WORK TO COMPLETE
Print everything in the records exactly. Leave the pictures out.

LISTED ENTRIES
BEGIN

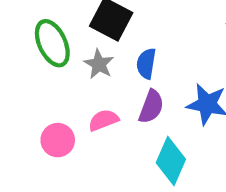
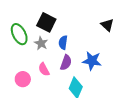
pink semicircle: (103, 120) -> (44, 69), turned -96

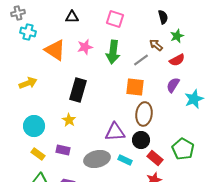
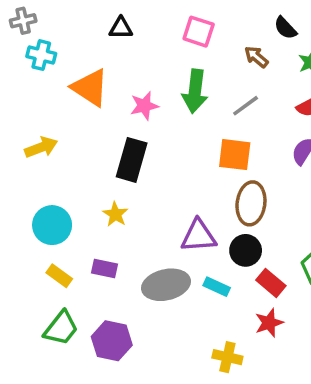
black semicircle: (163, 17) -> (285, 28), turned 152
brown arrow: (156, 45) -> (256, 57), moved
pink star: (85, 47) -> (144, 106), moved

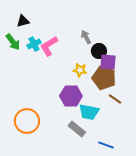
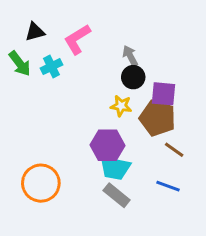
pink L-shape: (49, 46) -> (77, 39), moved
black circle: (99, 51) -> (133, 77), moved
cyan trapezoid: (89, 112) -> (115, 168), moved
blue line: (106, 145) -> (168, 186), moved

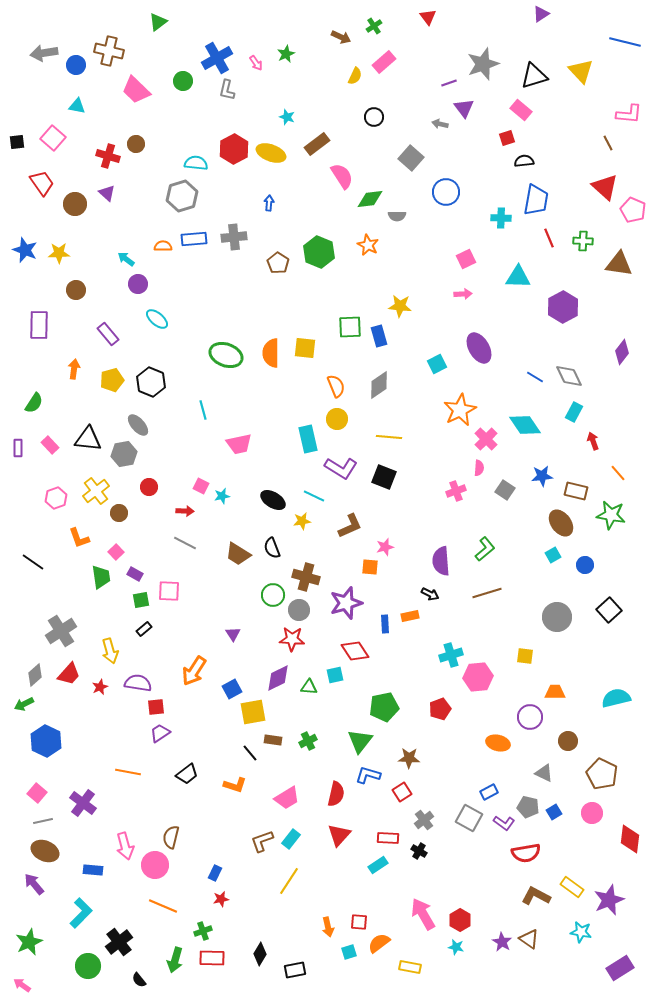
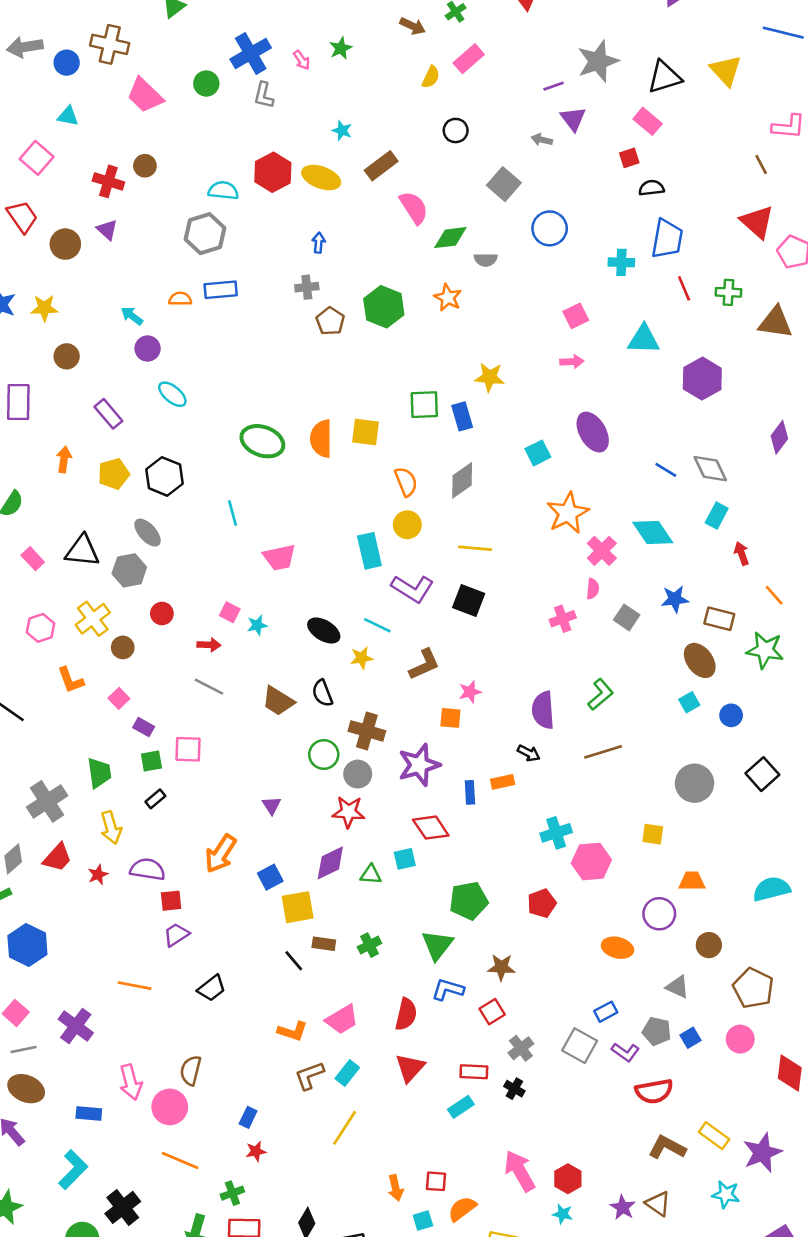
gray cross: (234, 237) -> (307, 287), moved, size x0.7
green trapezoid: (101, 577) -> (99, 773), moved
orange L-shape: (235, 785) -> (292, 1031), moved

END

RESPONSE AREA
pink semicircle: (103, 120) -> (44, 69), turned -96

black semicircle: (163, 17) -> (285, 28), turned 152
brown arrow: (156, 45) -> (256, 57), moved
pink star: (85, 47) -> (144, 106), moved

pink L-shape: (49, 46) -> (77, 39), moved
black circle: (99, 51) -> (133, 77), moved
cyan trapezoid: (89, 112) -> (115, 168), moved
blue line: (106, 145) -> (168, 186), moved

gray cross: (234, 237) -> (307, 287), moved, size x0.7
green trapezoid: (101, 577) -> (99, 773), moved
orange L-shape: (235, 785) -> (292, 1031), moved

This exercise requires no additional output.